START Collected data

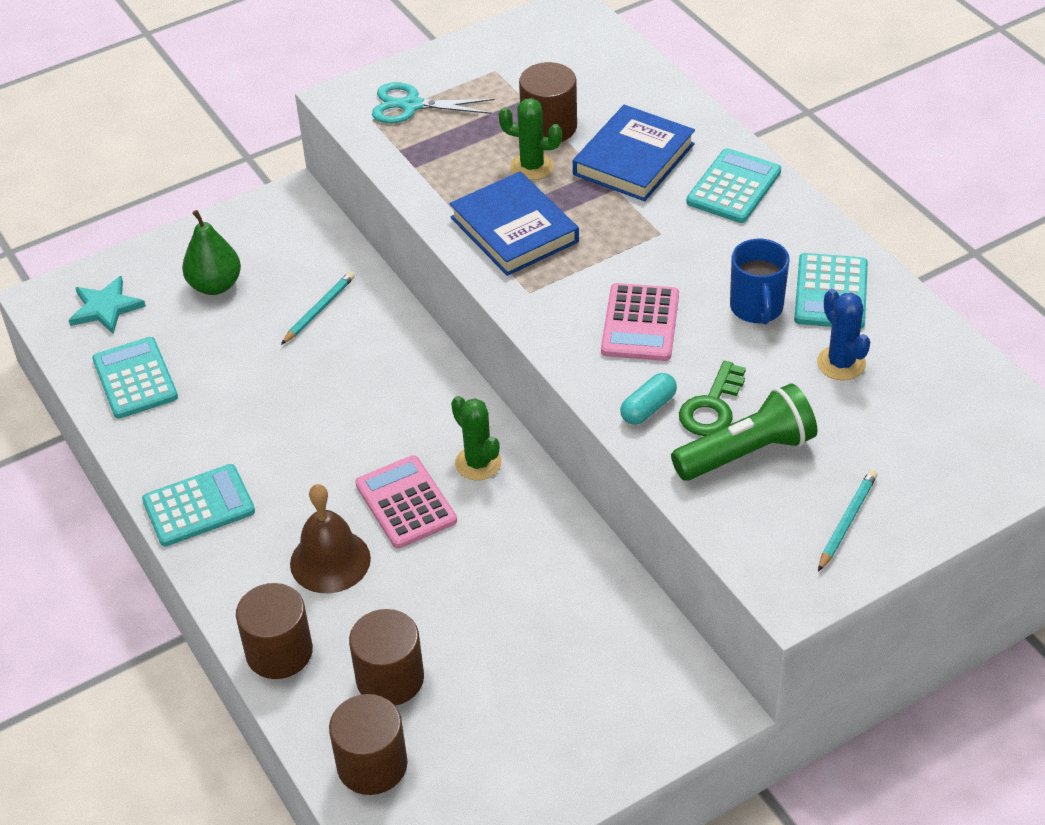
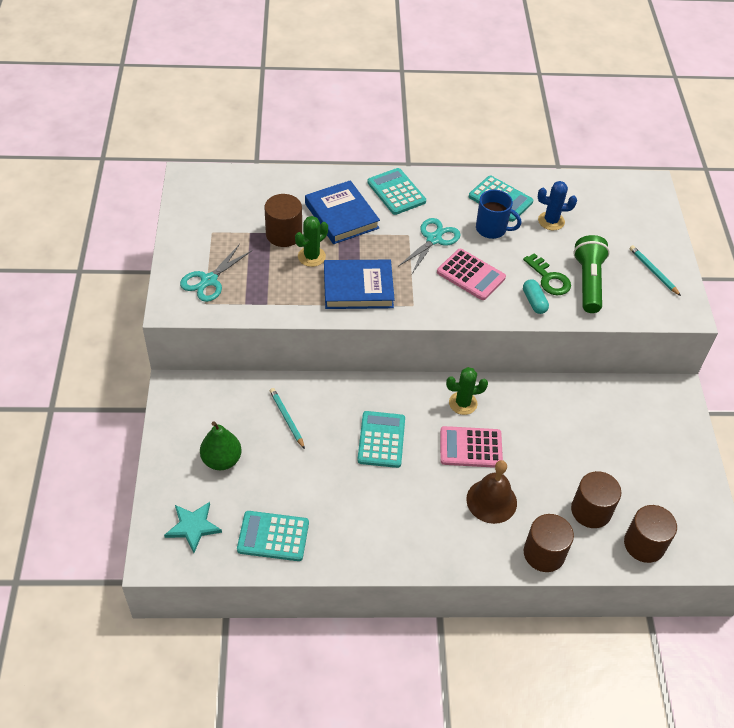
camera: 65 degrees left, 5 degrees up
(199, 506) = (407, 547): turquoise calculator -> turquoise calculator (381, 440)
(676, 260) = (434, 239): none -> turquoise scissors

END Collected data

What is required => Find the line with "(199, 506) = (407, 547): turquoise" in the listing. Reproduce it and all the lines after it, exactly, through the last line.

Result of the exercise =>
(199, 506) = (407, 547): turquoise calculator -> turquoise calculator (381, 440)
(676, 260) = (434, 239): none -> turquoise scissors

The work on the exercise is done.